▸ Problem to work on
Everything in the listing below must be set down again exactly, apart from the pictures.

▸ Input data
====================

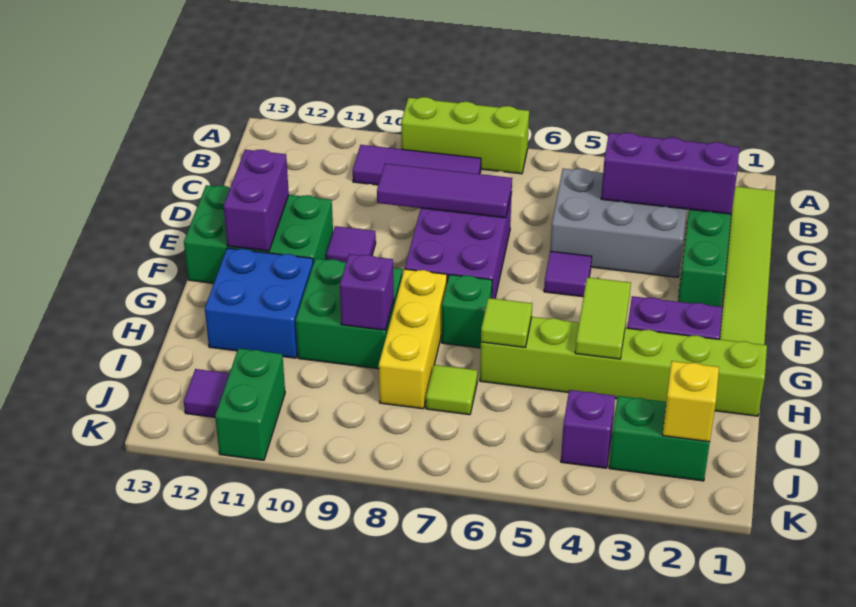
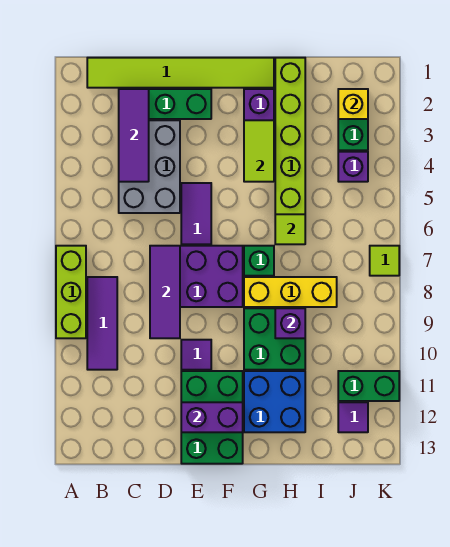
purple brick C2:C4 level 2 -> purple tile C2:C4 level 2
purple tile E5 level 1 -> purple tile E5:E6 level 1
lime tile G4:H4 level 2 -> lime tile G3:G4 level 2
lime tile I7 level 1 -> lime tile K7 level 1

====================

▸ Answer to this exercise
purple brick C2:C4 level 2 -> purple tile C2:C4 level 2
purple tile E5 level 1 -> purple tile E5:E6 level 1
lime tile G4:H4 level 2 -> lime tile G3:G4 level 2
lime tile I7 level 1 -> lime tile K7 level 1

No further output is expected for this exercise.